TASK DETAILS – Transcribe every line from the one containing "white 1x3 brick [209,346,306,505]" to the end of the listing, exactly as written, and leave out the pictures.

GIVEN ENTRIES –
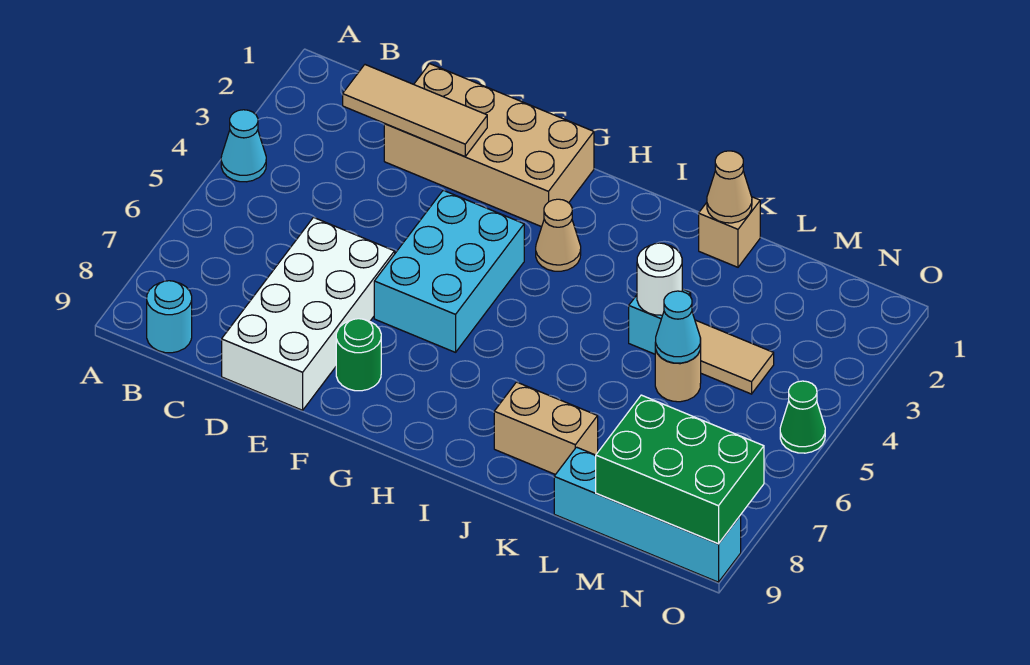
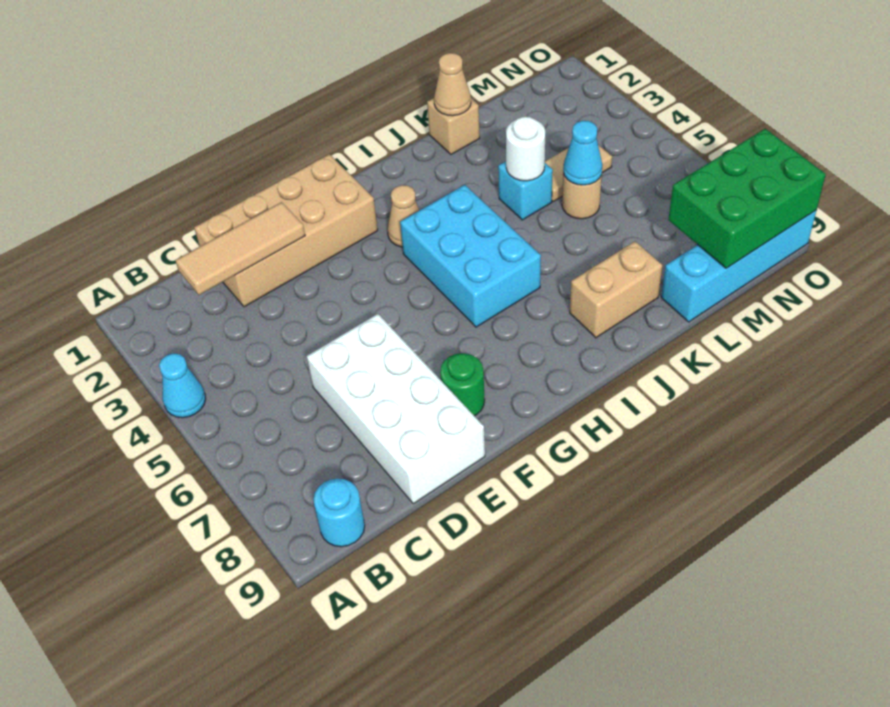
cyan 2x3 brick [374,190,524,352] -> cyan 2x3 brick moved to [400,185,541,327]
green 1x1 cone [780,381,825,453] -> none

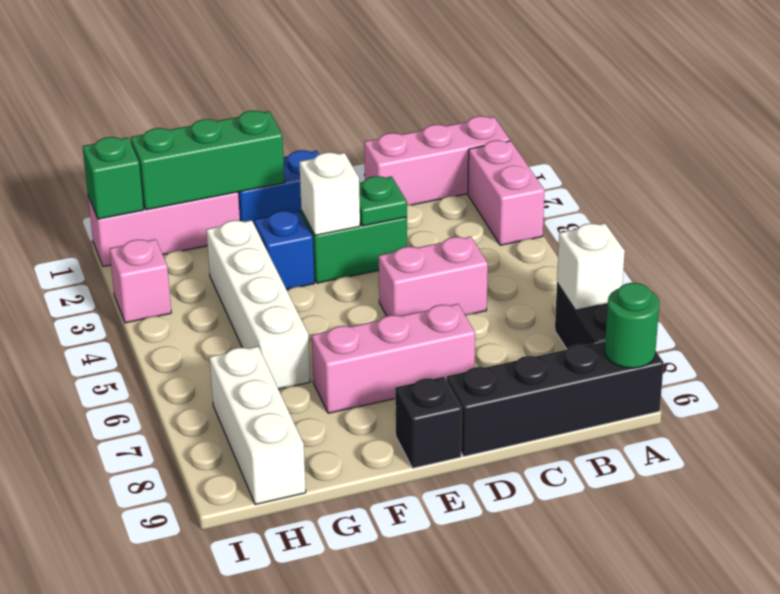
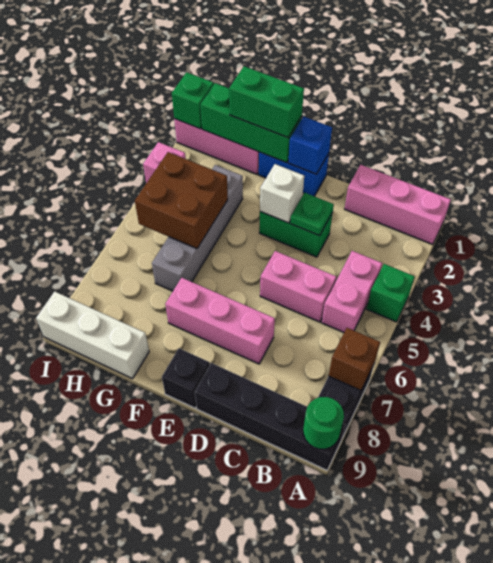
pink 1x2 brick [468,140,545,245] -> pink 1x2 brick moved to [322,251,382,332]
none -> green 1x1 brick [367,264,415,322]
white 1x1 brick [557,223,625,310] -> brown 1x1 brick [329,328,380,390]
none -> green 1x2 brick [229,66,304,137]
blue 1x1 brick [254,211,314,290] -> blue 1x1 brick moved to [288,117,332,174]
white 1x4 brick [206,220,310,389] -> grey 1x4 brick [152,165,243,291]
none -> brown 2x2 brick [135,152,228,248]
white 1x3 brick [209,346,306,505] -> white 1x3 brick turned to [36,291,149,379]

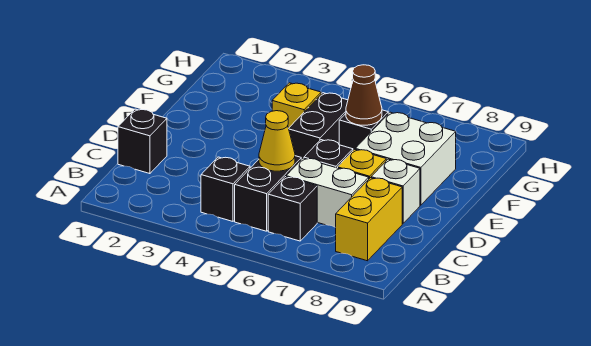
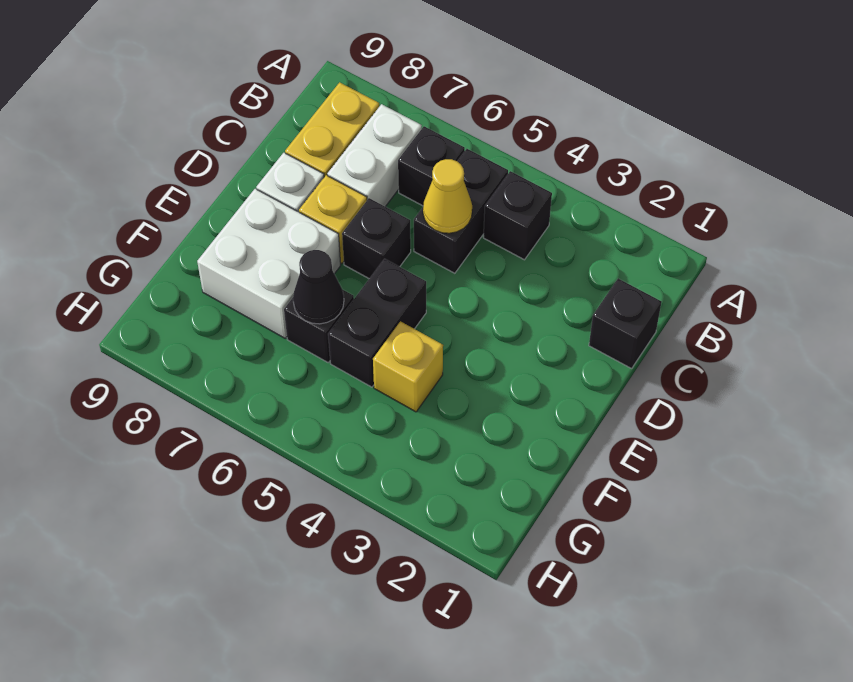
white 1x2 brick [286,158,369,228] -> white 1x2 brick turned to [327,104,422,207]
brown 1x1 cone [346,65,382,125] -> black 1x1 cone [293,250,344,324]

RESULT OF THE TASK –
white 1x3 brick [209,346,306,505] -> white 1x3 brick turned to [36,291,149,379]

white 1x2 brick [286,158,369,228] -> white 1x2 brick turned to [327,104,422,207]
brown 1x1 cone [346,65,382,125] -> black 1x1 cone [293,250,344,324]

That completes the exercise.